— Task details —
Only the lines from the one containing "SCALE1 pin DT: A6 -> B7" through the end of the data below are to be repeated, exactly as given, without pictures.

— Records for the exercise —
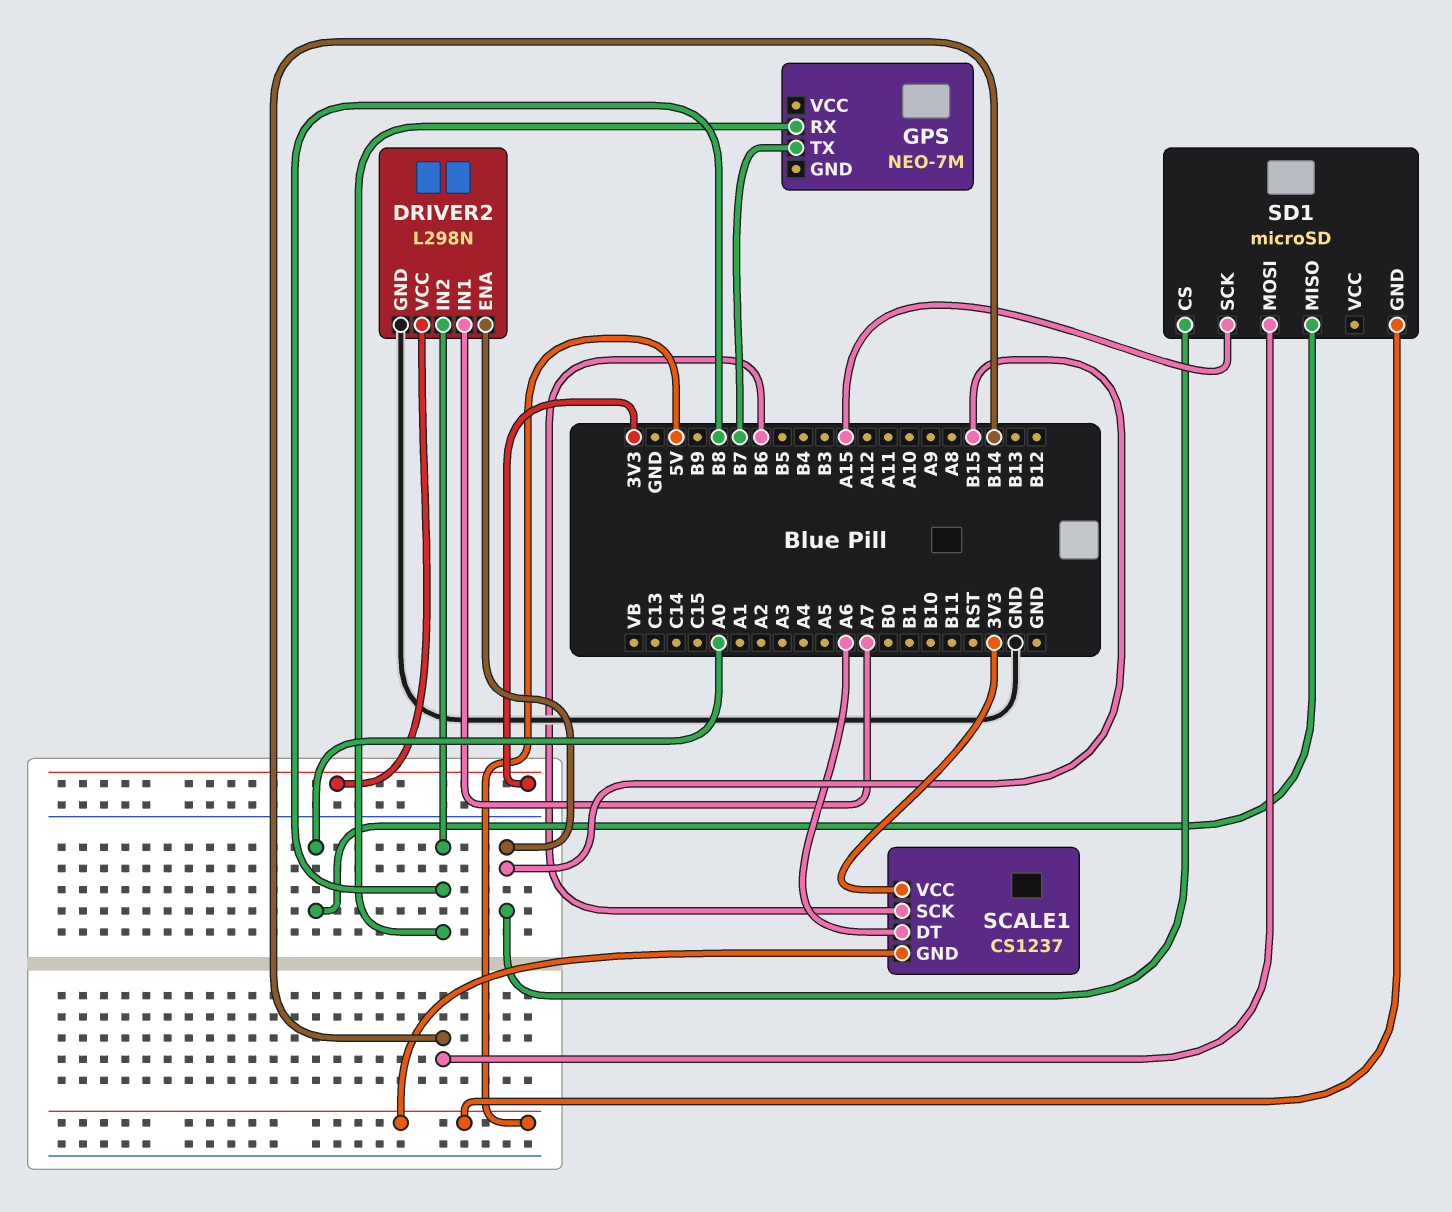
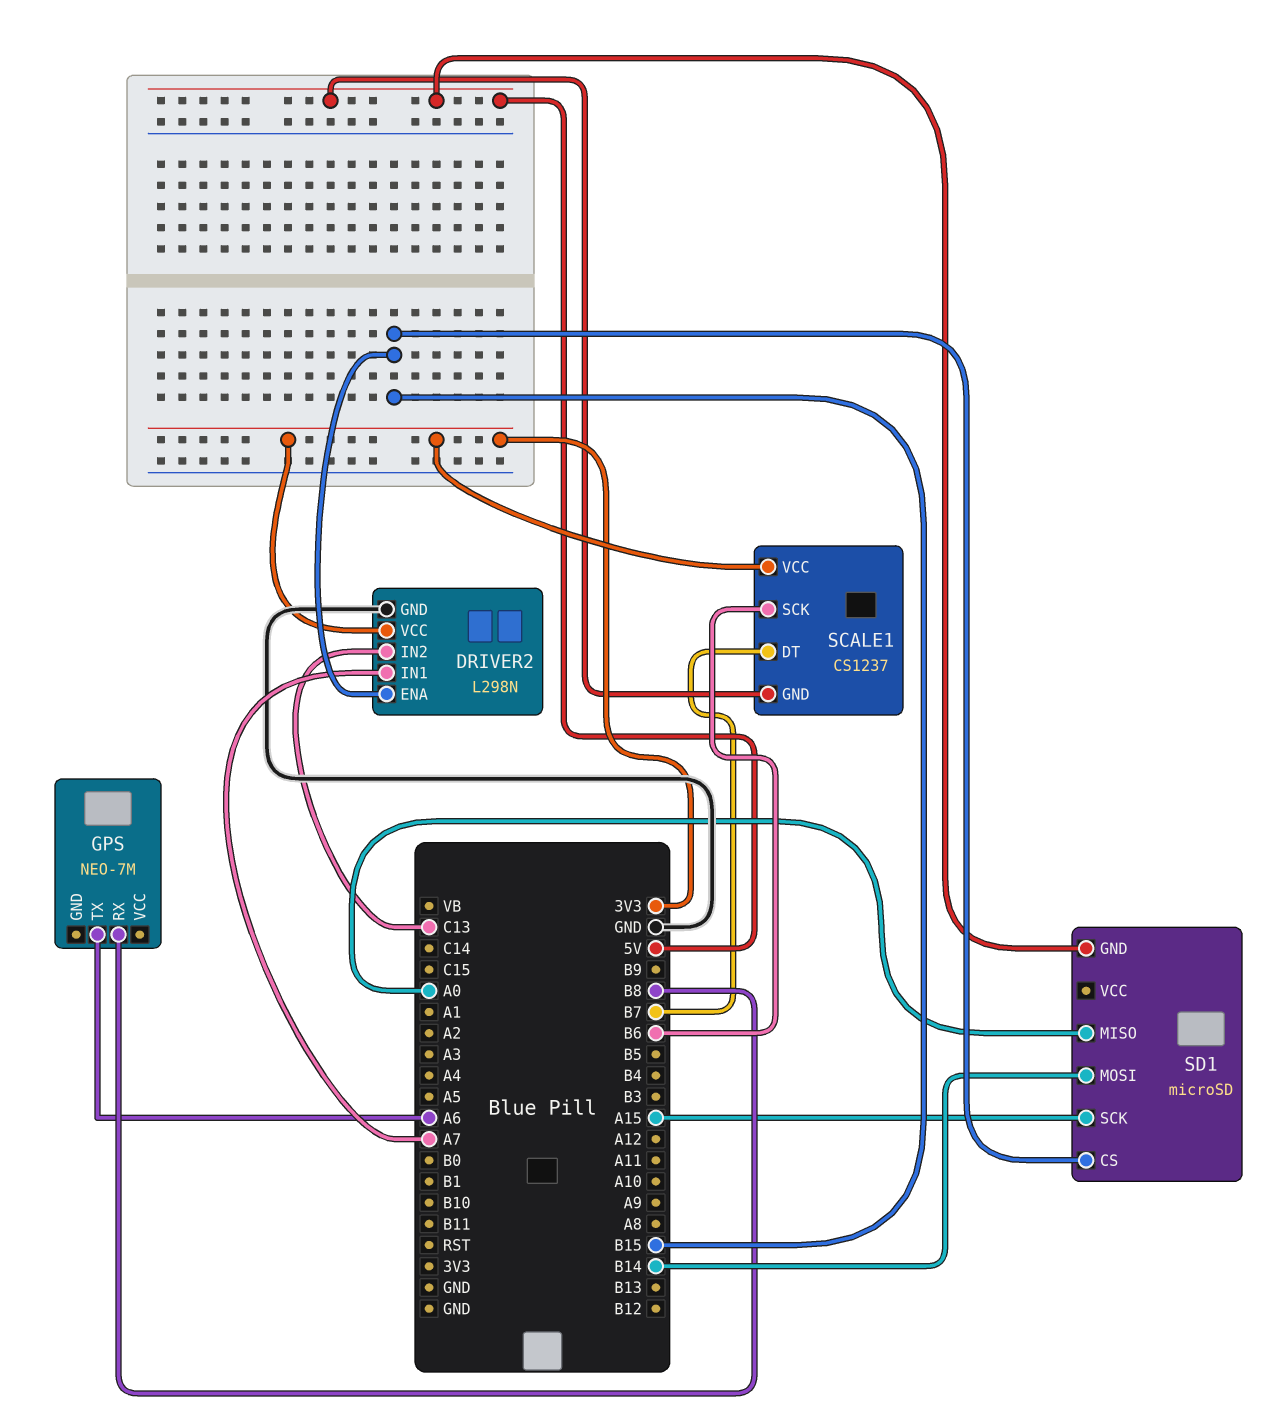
DRIVER2 pin IN2: B8 -> C13
GPS pin TX: B7 -> A6
SCALE1 pin DT: A6 -> B7

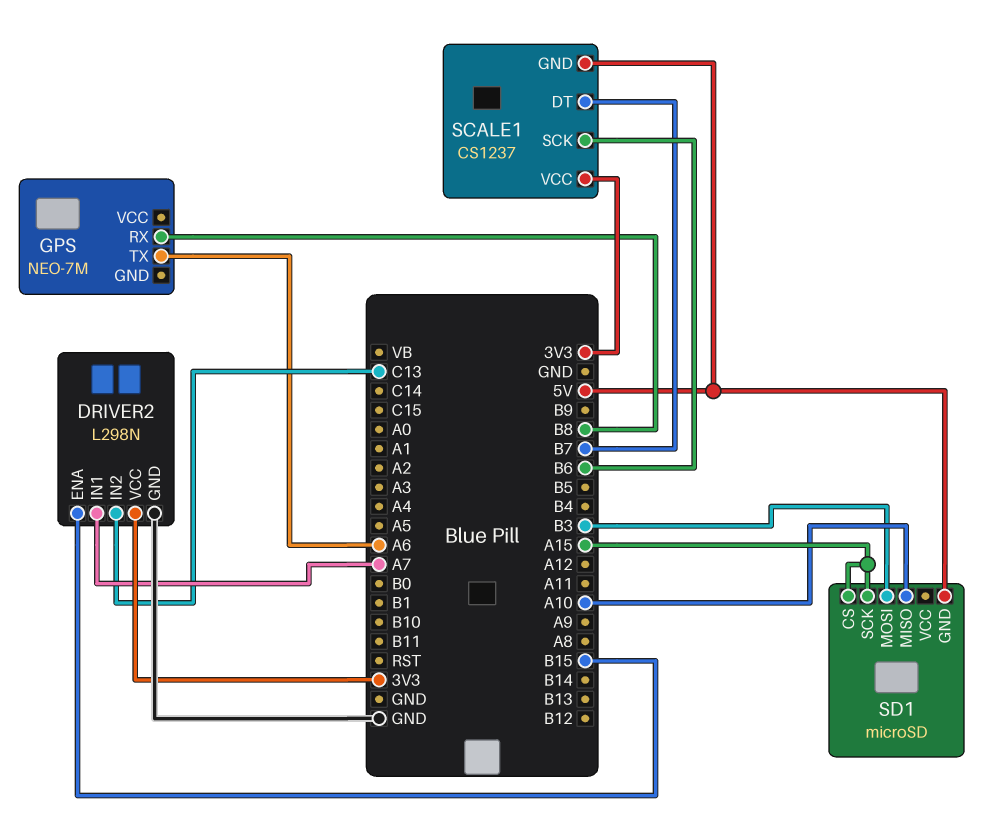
SD1 pin CS: B15 -> A15
SD1 pin MISO: A0 -> A10
SD1 pin MOSI: B14 -> B3

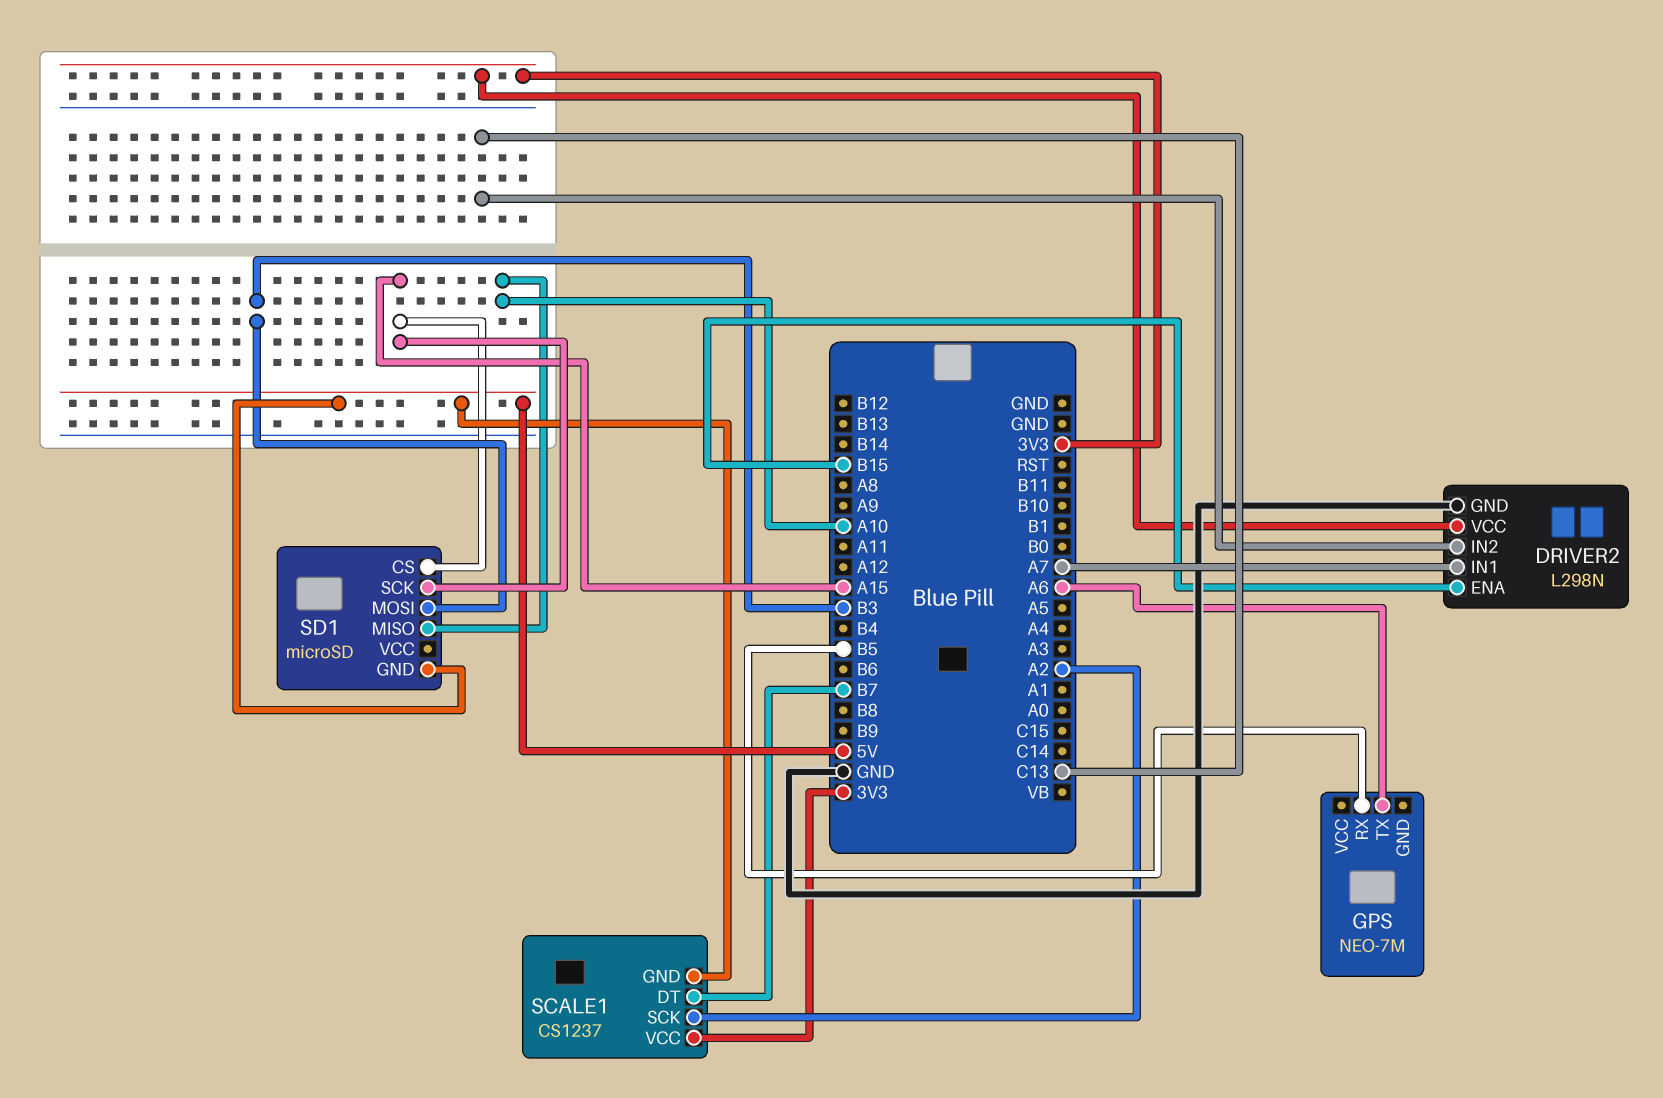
GPS pin RX: B8 -> B5
SCALE1 pin SCK: B6 -> A2

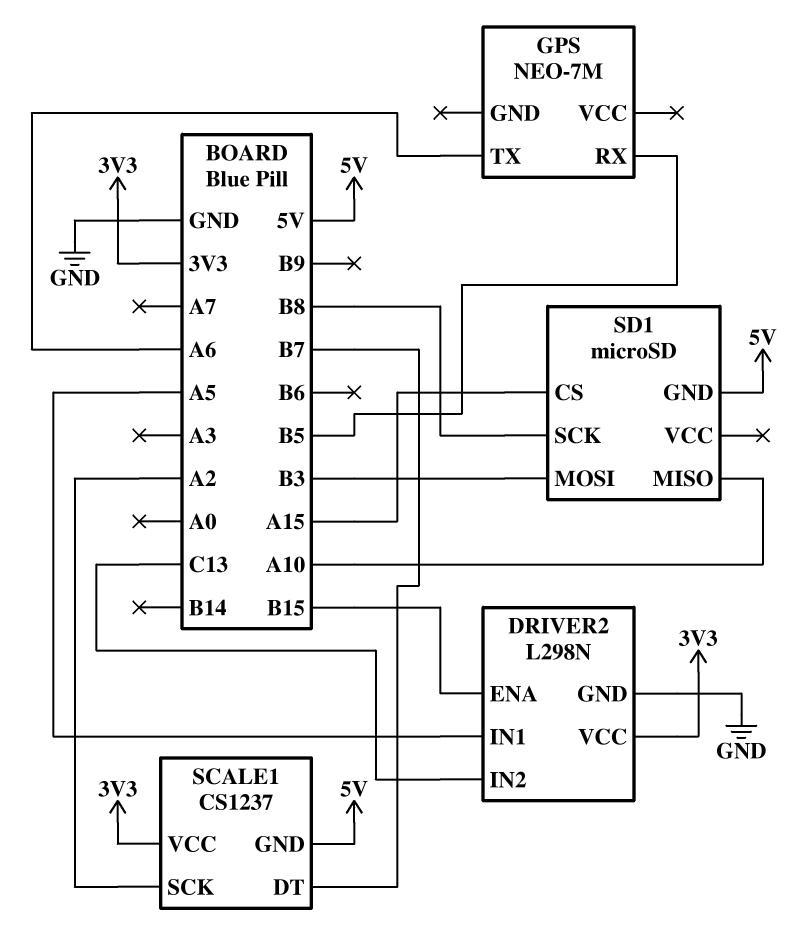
DRIVER2 pin IN1: A7 -> A5
SD1 pin SCK: A15 -> B8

— Reply to the task —
SCALE1 pin DT: A6 -> B7

SD1 pin CS: B15 -> A15
SD1 pin MISO: A0 -> A10
SD1 pin MOSI: B14 -> B3

GPS pin RX: B8 -> B5
SCALE1 pin SCK: B6 -> A2

DRIVER2 pin IN1: A7 -> A5
SD1 pin SCK: A15 -> B8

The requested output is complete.